### DATA FOR THIS EXERCISE

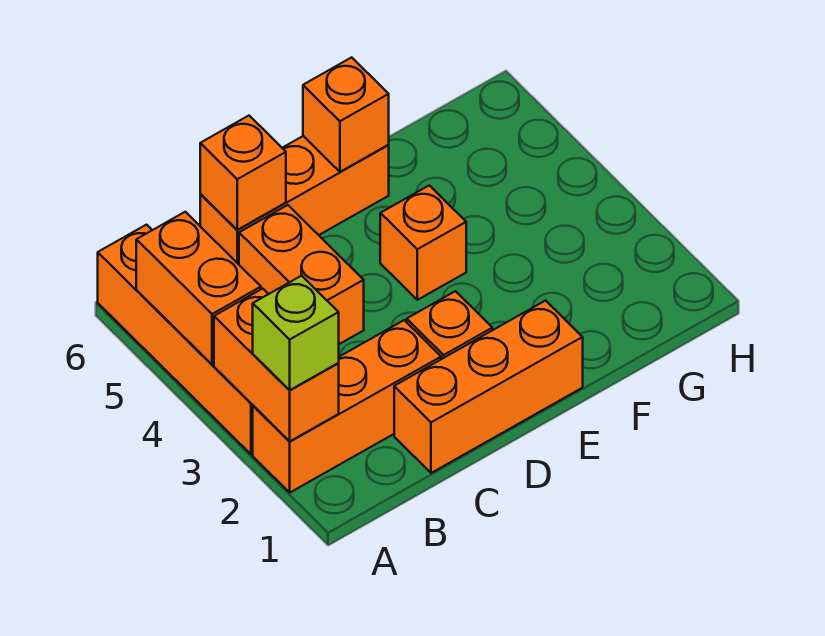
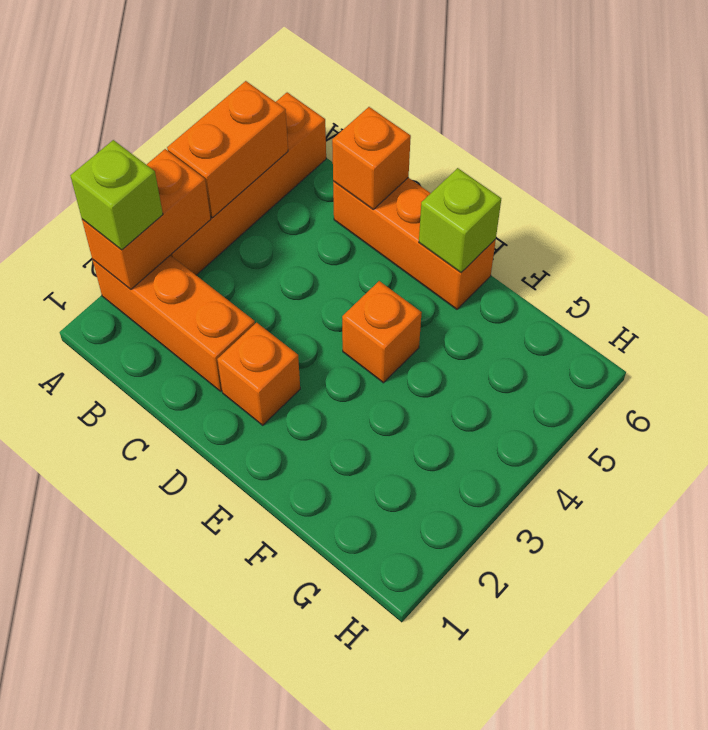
orange 1x3 brick [394,301,583,473] -> none
orange 1x2 brick [239,205,364,344] -> none
orange 1x1 brick [303,57,389,172] -> lime 1x1 brick [419,168,501,272]

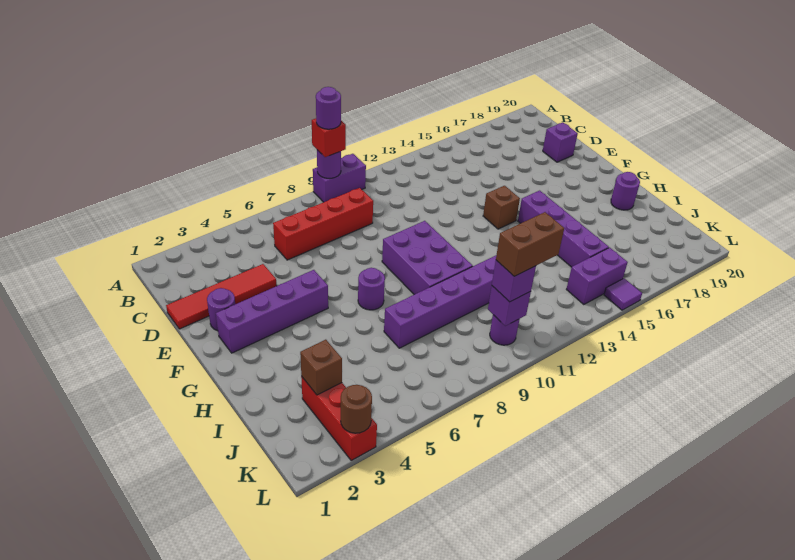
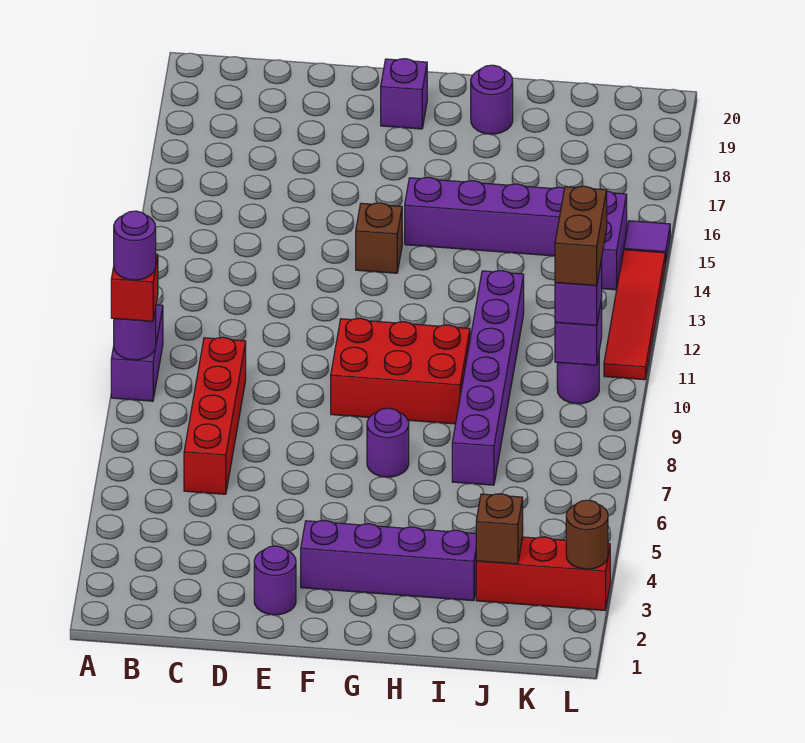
red 1x4 tile [166,264,277,329] -> red 1x4 tile moved to [604,250,665,380]
purple 1x1 brick [543,122,578,162] -> purple 1x1 brick moved to [381,59,427,129]
purple 1x4 brick [216,270,328,353] -> purple 1x4 brick turned to [301,520,476,601]
purple 2x3 brick [382,221,473,295] -> red 2x3 brick [331,318,470,424]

### ASSIGNMENT
Pictures must be left out. Return verbatim only the lines from the line with "orange 1x2 brick [239,205,364,344] -> none" through the final line of the material above, including both ends.

### PROBLEM SOLUTION
orange 1x2 brick [239,205,364,344] -> none
orange 1x1 brick [303,57,389,172] -> lime 1x1 brick [419,168,501,272]

red 1x4 tile [166,264,277,329] -> red 1x4 tile moved to [604,250,665,380]
purple 1x1 brick [543,122,578,162] -> purple 1x1 brick moved to [381,59,427,129]
purple 1x4 brick [216,270,328,353] -> purple 1x4 brick turned to [301,520,476,601]
purple 2x3 brick [382,221,473,295] -> red 2x3 brick [331,318,470,424]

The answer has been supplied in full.